THE INPUT:
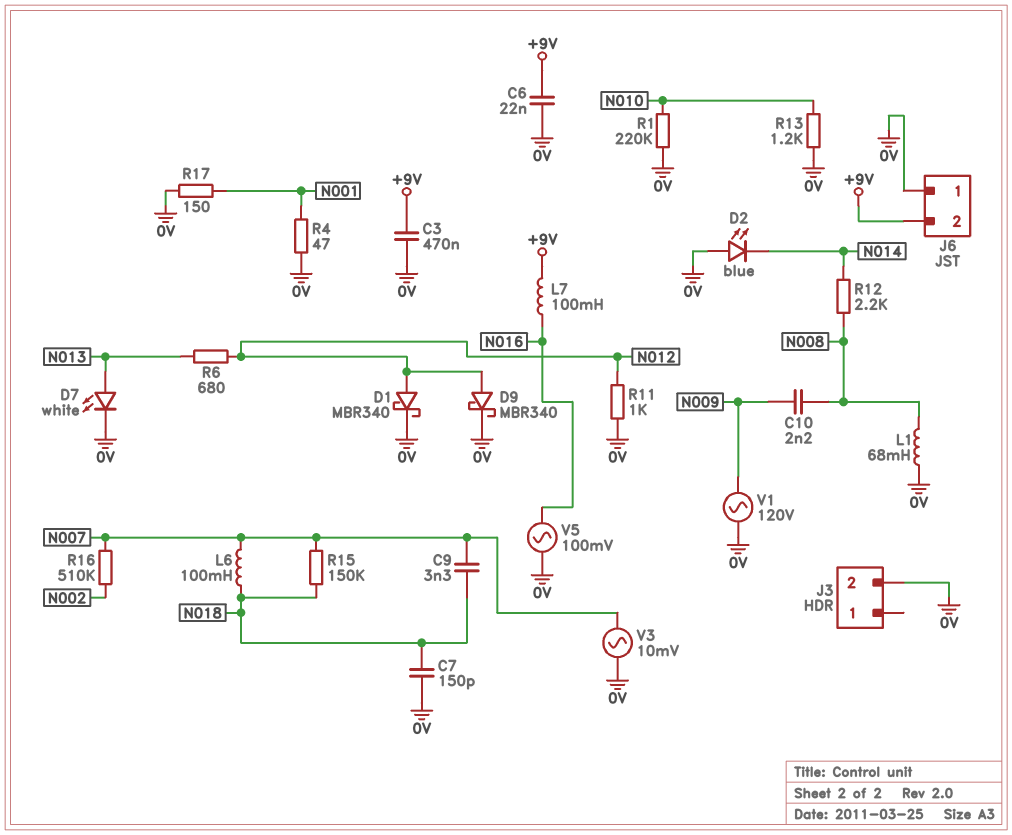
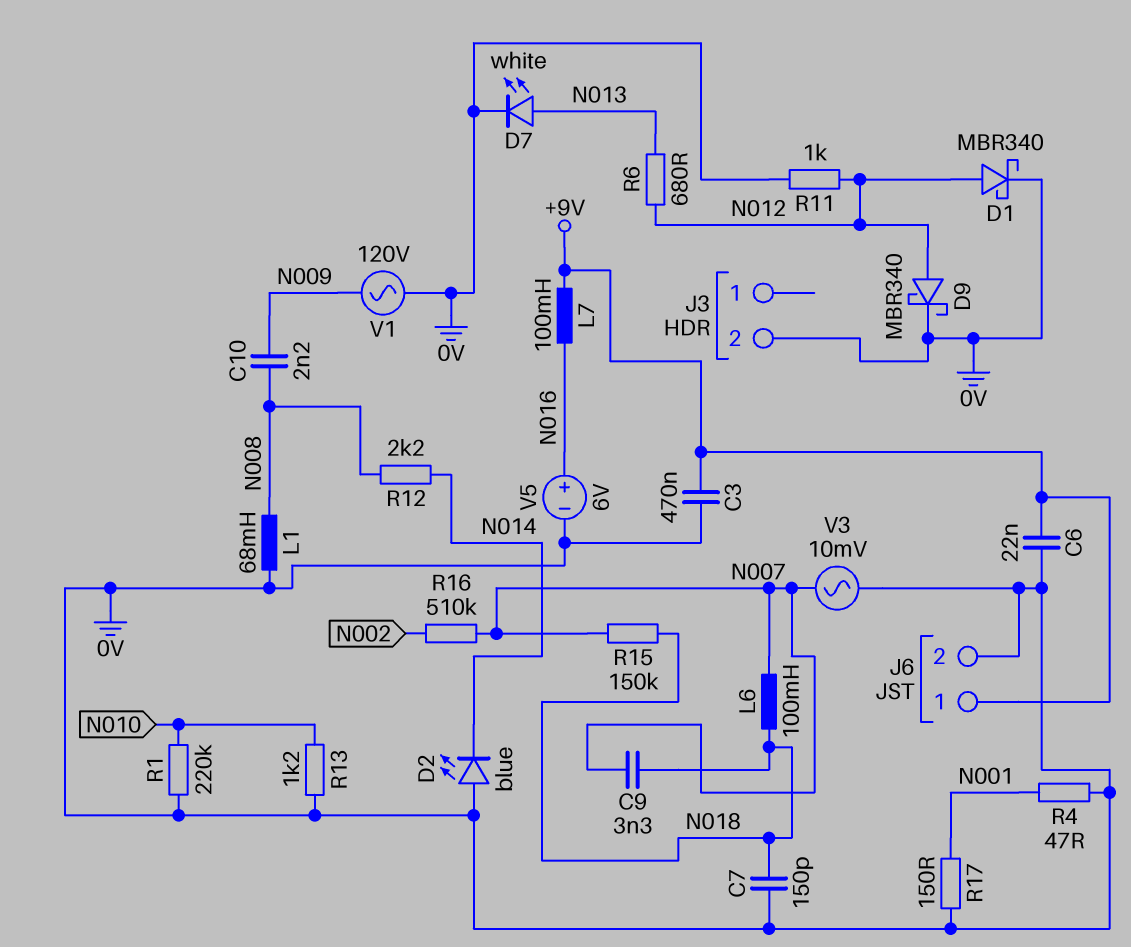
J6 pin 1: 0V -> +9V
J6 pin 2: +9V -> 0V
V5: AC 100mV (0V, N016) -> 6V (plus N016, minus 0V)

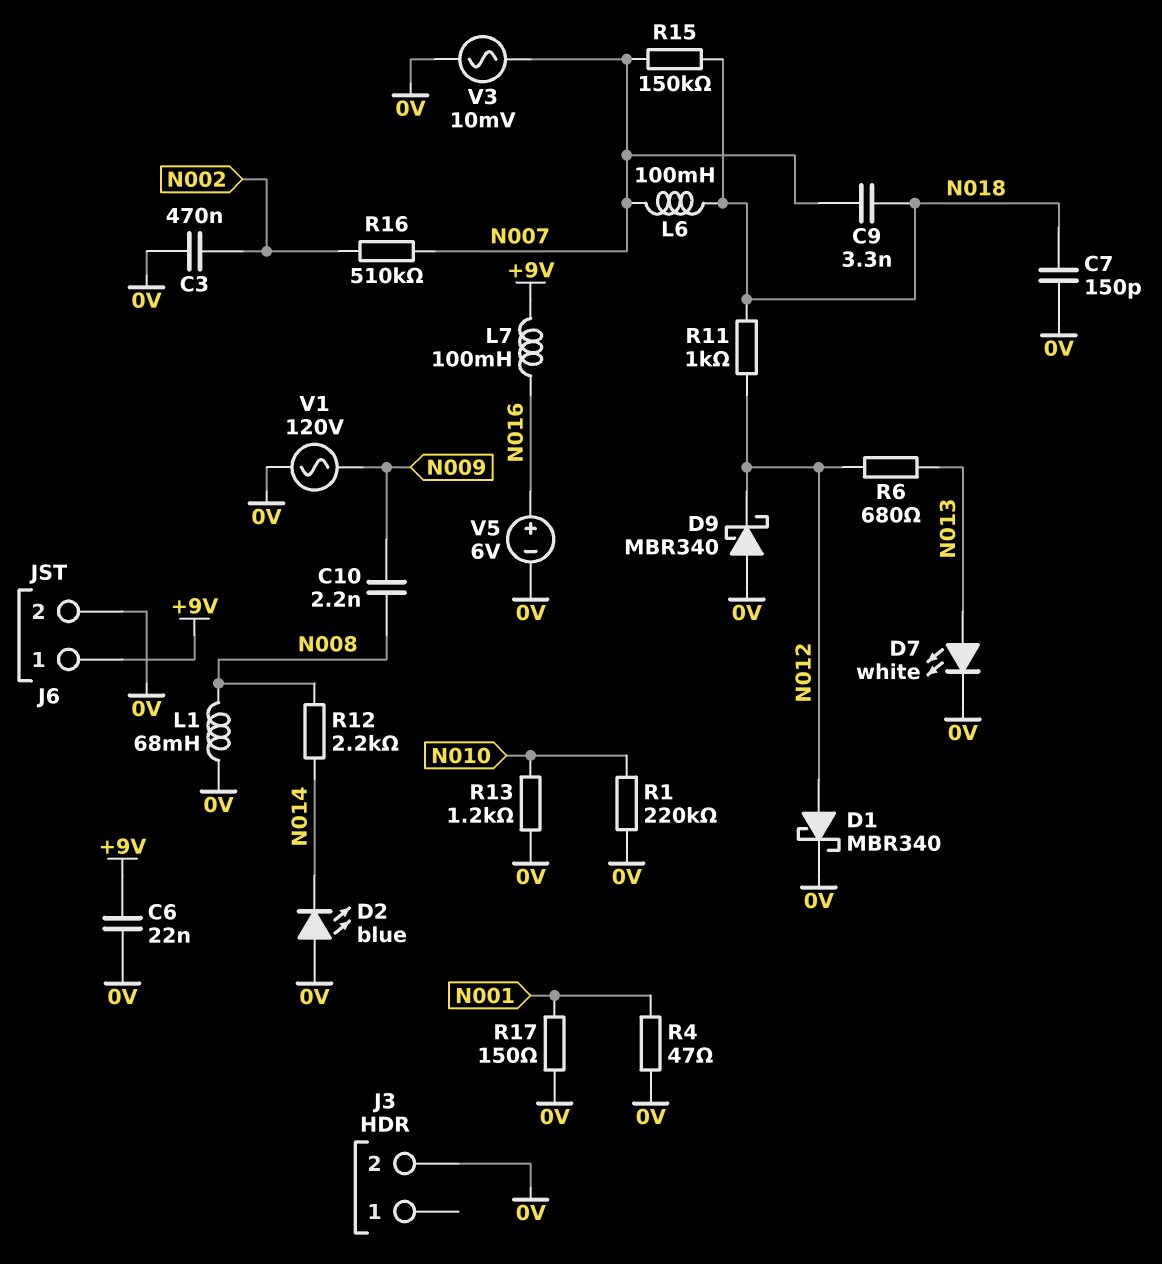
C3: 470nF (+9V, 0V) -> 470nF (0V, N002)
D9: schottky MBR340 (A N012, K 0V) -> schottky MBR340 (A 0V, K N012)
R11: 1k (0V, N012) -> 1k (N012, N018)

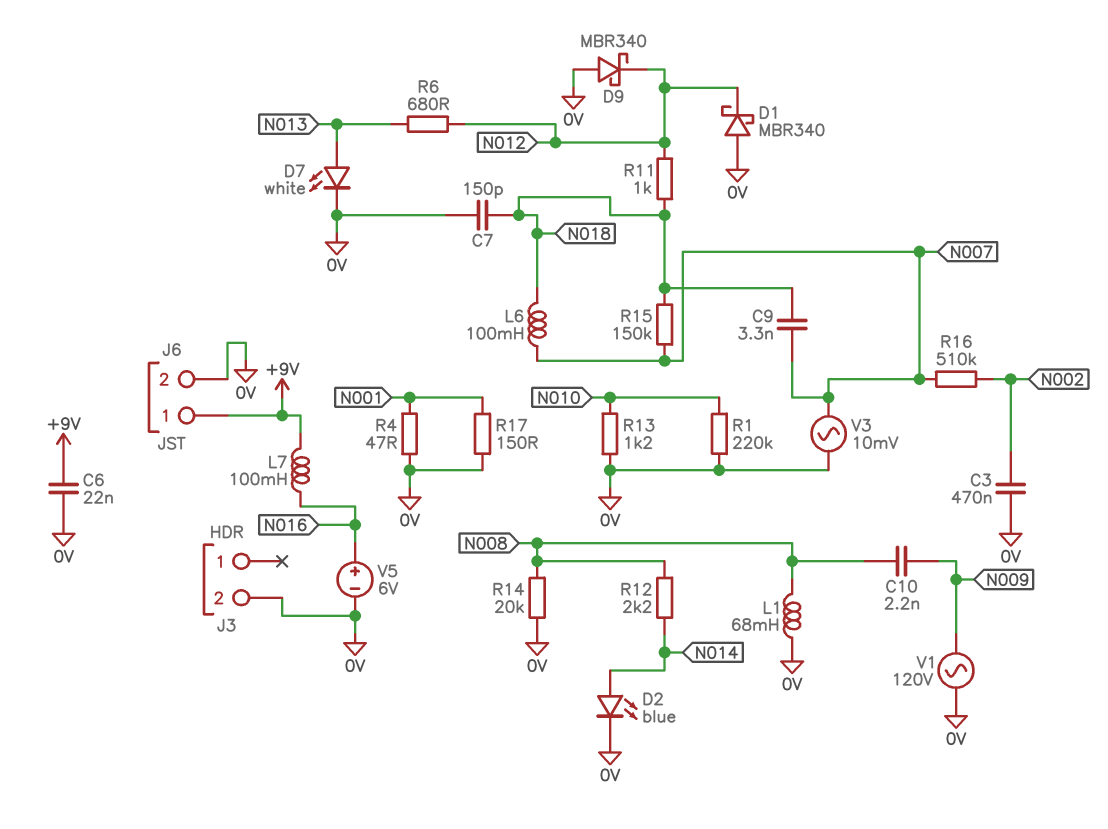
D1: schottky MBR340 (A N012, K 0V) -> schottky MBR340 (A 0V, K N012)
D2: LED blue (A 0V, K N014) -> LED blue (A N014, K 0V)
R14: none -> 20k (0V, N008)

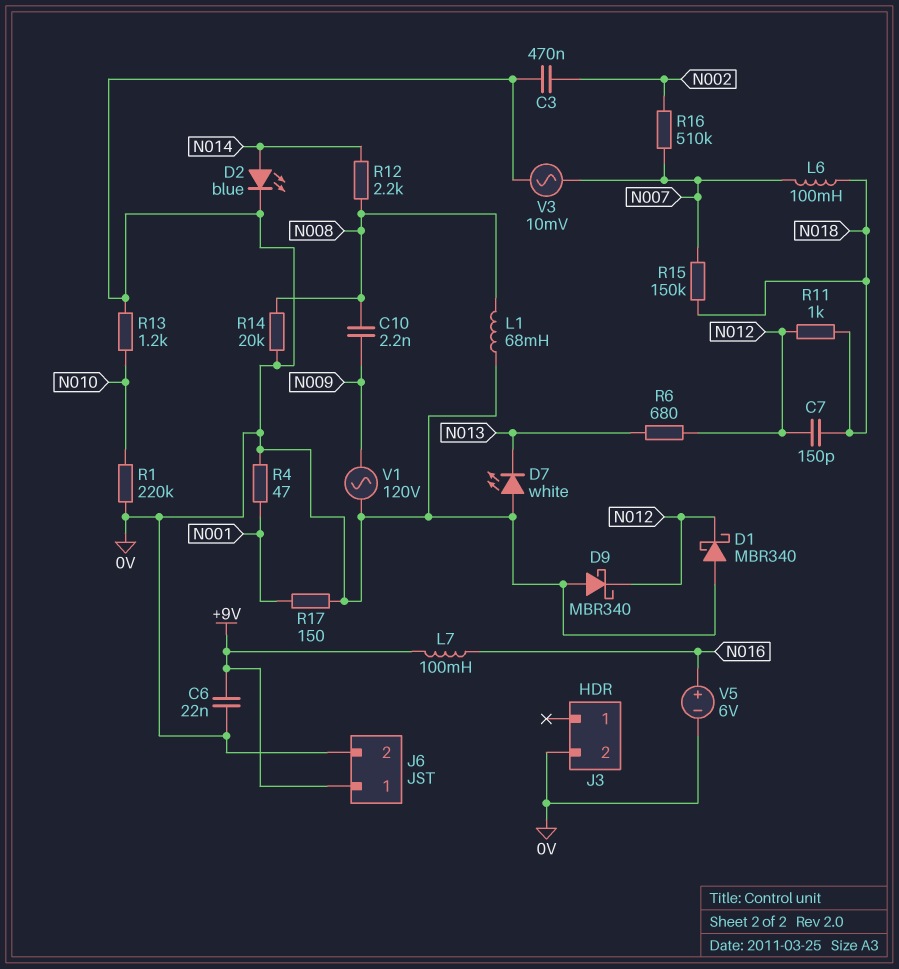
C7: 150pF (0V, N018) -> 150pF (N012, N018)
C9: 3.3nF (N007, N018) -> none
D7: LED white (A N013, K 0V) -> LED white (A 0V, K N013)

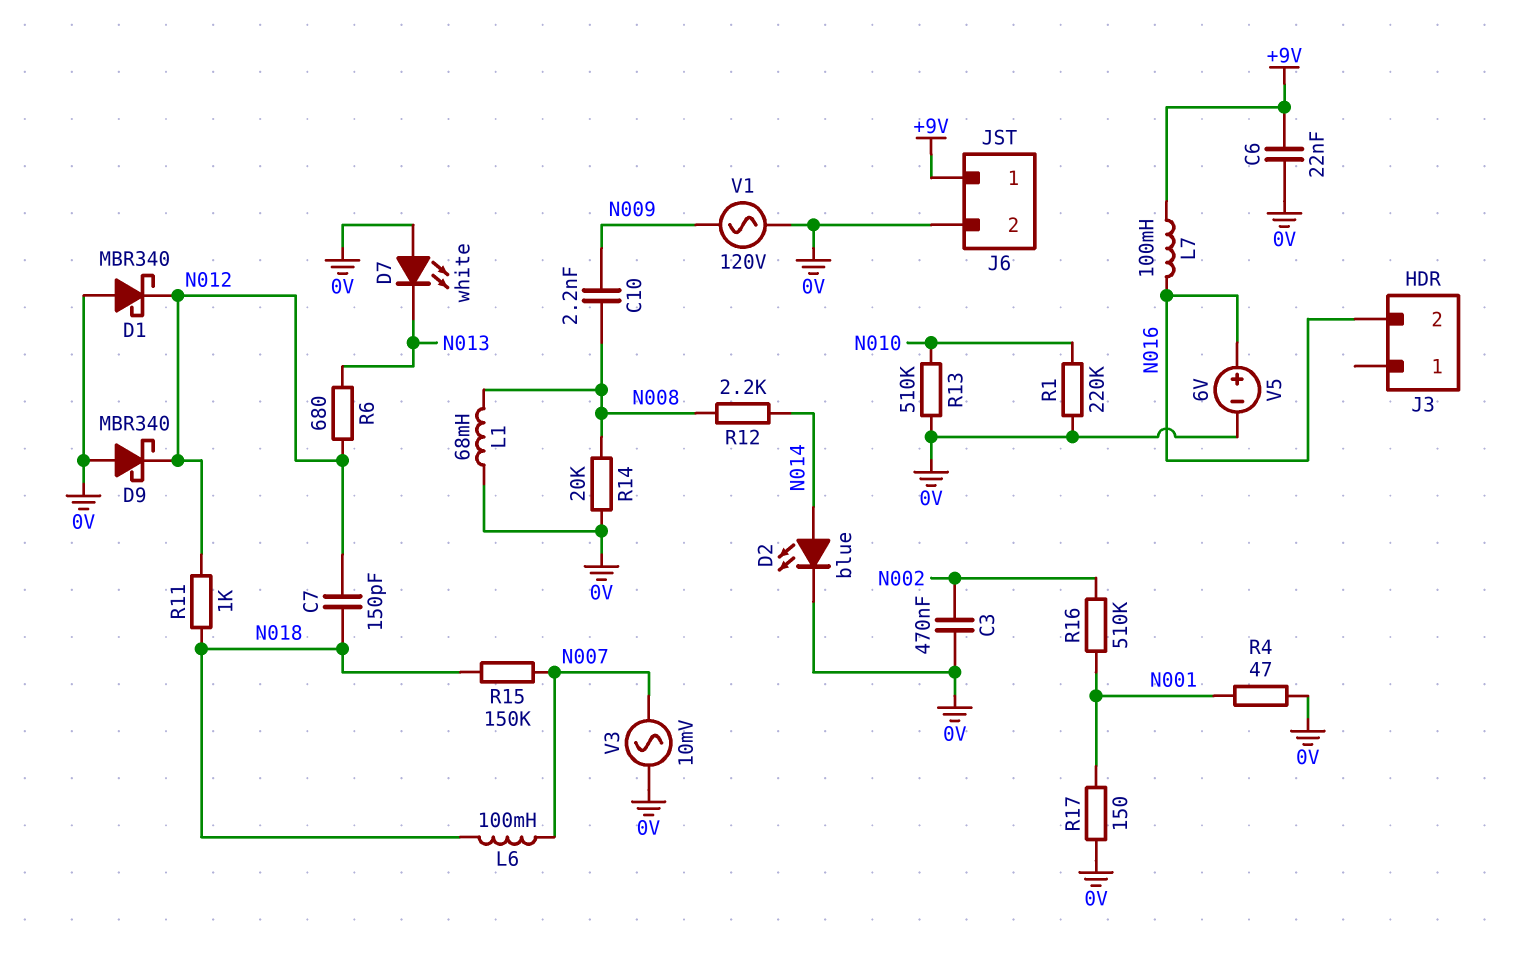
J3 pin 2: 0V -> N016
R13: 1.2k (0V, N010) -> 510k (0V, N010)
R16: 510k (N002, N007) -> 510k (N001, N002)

EXERCISE OBJECTIVE:
Make an exact copy of the whole listing, but don't bring over any pictures.

EXERCISE RESPONSE:
J6 pin 1: 0V -> +9V
J6 pin 2: +9V -> 0V
V5: AC 100mV (0V, N016) -> 6V (plus N016, minus 0V)

C3: 470nF (+9V, 0V) -> 470nF (0V, N002)
D9: schottky MBR340 (A N012, K 0V) -> schottky MBR340 (A 0V, K N012)
R11: 1k (0V, N012) -> 1k (N012, N018)

D1: schottky MBR340 (A N012, K 0V) -> schottky MBR340 (A 0V, K N012)
D2: LED blue (A 0V, K N014) -> LED blue (A N014, K 0V)
R14: none -> 20k (0V, N008)

C7: 150pF (0V, N018) -> 150pF (N012, N018)
C9: 3.3nF (N007, N018) -> none
D7: LED white (A N013, K 0V) -> LED white (A 0V, K N013)

J3 pin 2: 0V -> N016
R13: 1.2k (0V, N010) -> 510k (0V, N010)
R16: 510k (N002, N007) -> 510k (N001, N002)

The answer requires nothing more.